> _WORK ITEM_
Without the images, reproduce every entry exactly.
··· EXERCISE DATA
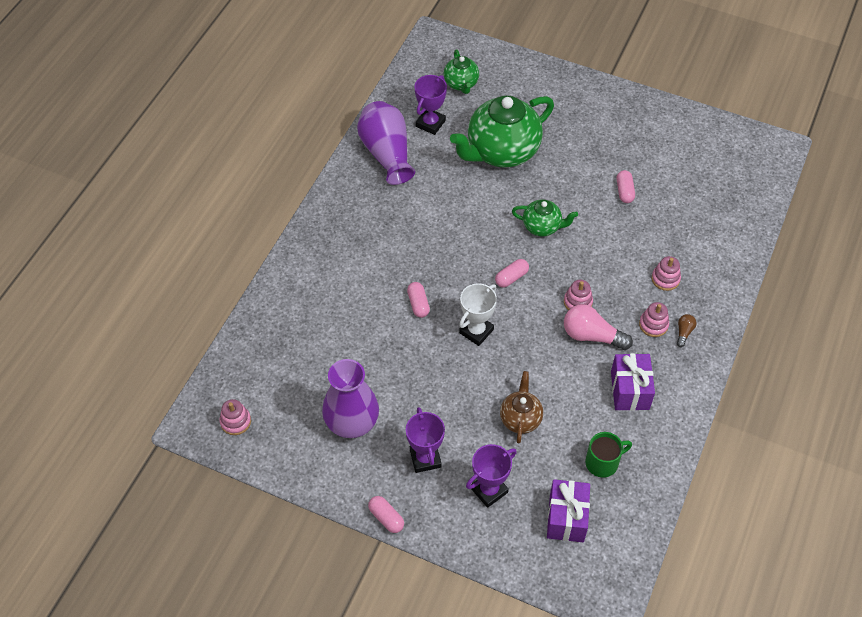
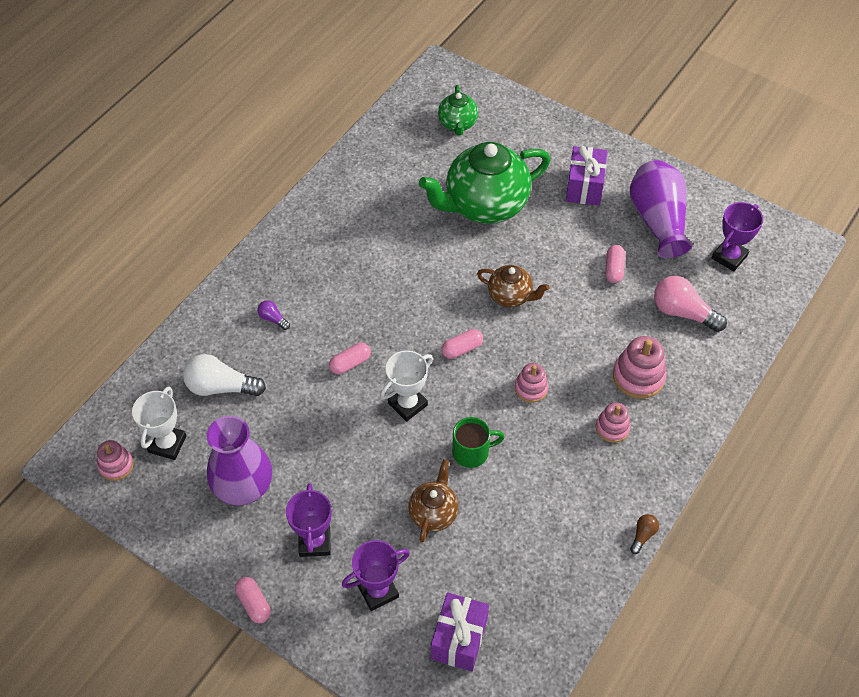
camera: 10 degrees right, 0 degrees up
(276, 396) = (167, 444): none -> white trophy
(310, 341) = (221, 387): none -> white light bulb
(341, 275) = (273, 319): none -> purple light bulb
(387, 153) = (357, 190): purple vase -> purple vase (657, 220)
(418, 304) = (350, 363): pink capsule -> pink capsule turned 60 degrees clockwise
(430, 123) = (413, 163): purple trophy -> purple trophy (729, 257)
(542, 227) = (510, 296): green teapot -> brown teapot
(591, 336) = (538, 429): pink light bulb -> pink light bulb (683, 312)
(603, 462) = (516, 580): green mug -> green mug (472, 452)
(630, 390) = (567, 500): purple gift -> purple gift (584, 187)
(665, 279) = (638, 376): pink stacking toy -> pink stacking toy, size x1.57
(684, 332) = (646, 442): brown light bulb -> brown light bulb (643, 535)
······
> _TASK ANSWER_
camera: 10 degrees right, 0 degrees up
(276, 396) = (167, 444): none -> white trophy
(310, 341) = (221, 387): none -> white light bulb
(341, 275) = (273, 319): none -> purple light bulb
(387, 153) = (357, 190): purple vase -> purple vase (657, 220)
(418, 304) = (350, 363): pink capsule -> pink capsule turned 60 degrees clockwise
(430, 123) = (413, 163): purple trophy -> purple trophy (729, 257)
(542, 227) = (510, 296): green teapot -> brown teapot
(591, 336) = (538, 429): pink light bulb -> pink light bulb (683, 312)
(603, 462) = (516, 580): green mug -> green mug (472, 452)
(630, 390) = (567, 500): purple gift -> purple gift (584, 187)
(665, 279) = (638, 376): pink stacking toy -> pink stacking toy, size x1.57
(684, 332) = (646, 442): brown light bulb -> brown light bulb (643, 535)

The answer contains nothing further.